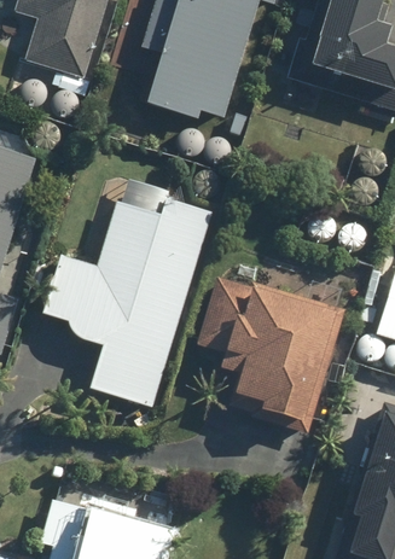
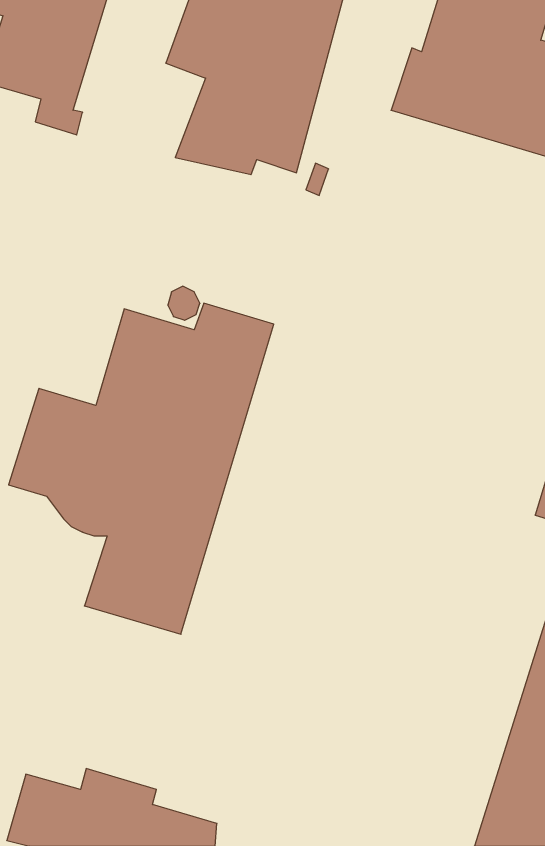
building: [196,275,347,432] -> none

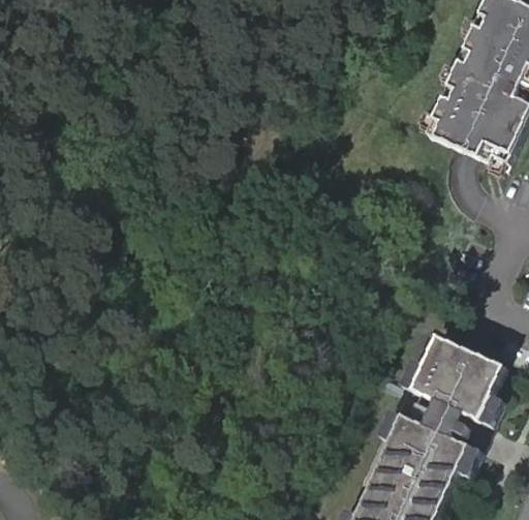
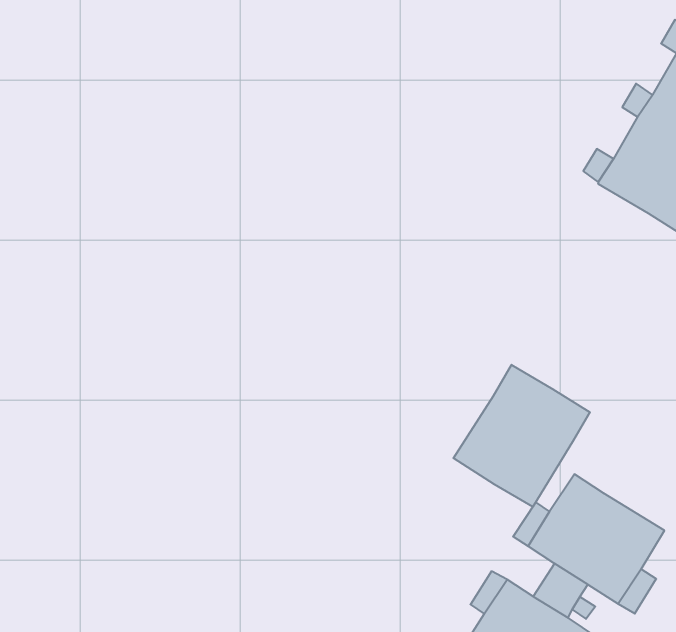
building: none -> [453,365,590,507]

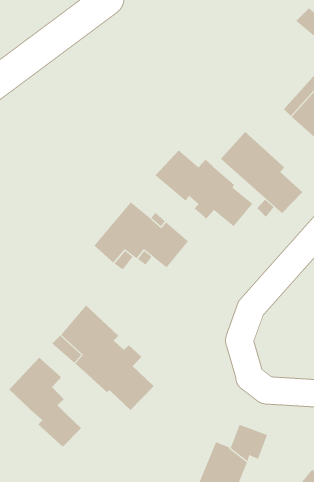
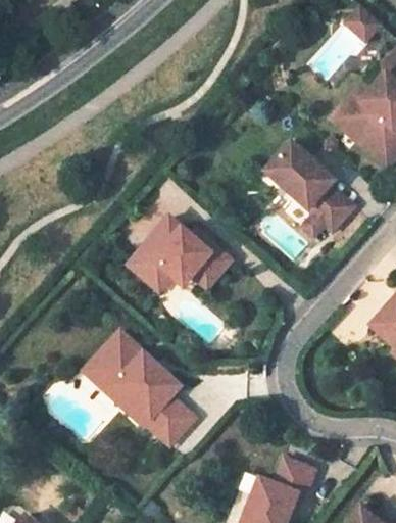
building: [154,150,253,227] -> none
building: [9,357,82,448] -> none

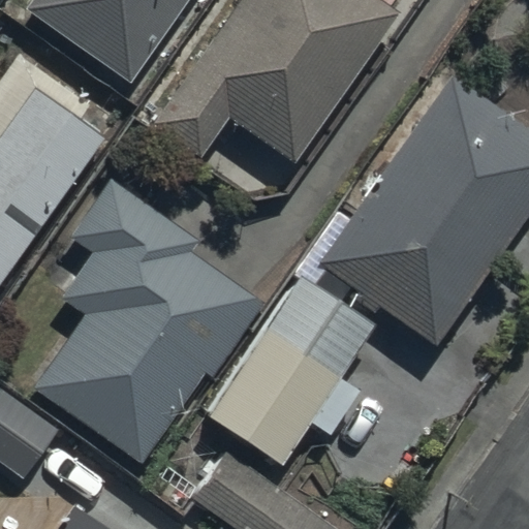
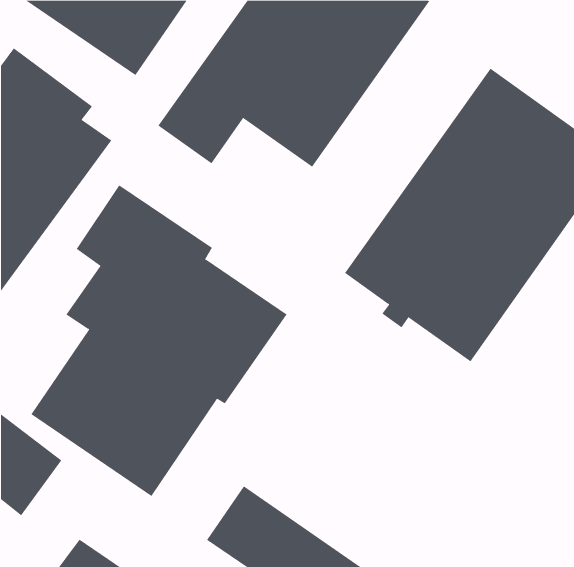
building: [204,283,371,471] -> none

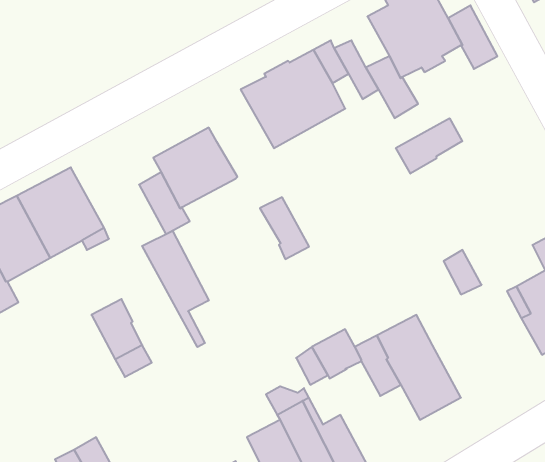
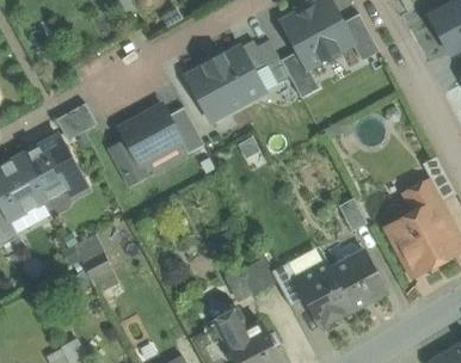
building: [396,118,462,174] -> none
building: none -> [55,103,97,140]
building: [260,197,309,259] -> [167,107,204,154]
building: [142,231,209,347] -> none
building: none -> [330,251,386,308]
***
## THE PROBLEM
Every line above carrying the word "none" needs to be shown.

## EXPECTED ANSWER
building: [196,275,347,432] -> none
building: none -> [453,365,590,507]
building: [154,150,253,227] -> none
building: [9,357,82,448] -> none
building: [204,283,371,471] -> none
building: [396,118,462,174] -> none
building: none -> [55,103,97,140]
building: [142,231,209,347] -> none
building: none -> [330,251,386,308]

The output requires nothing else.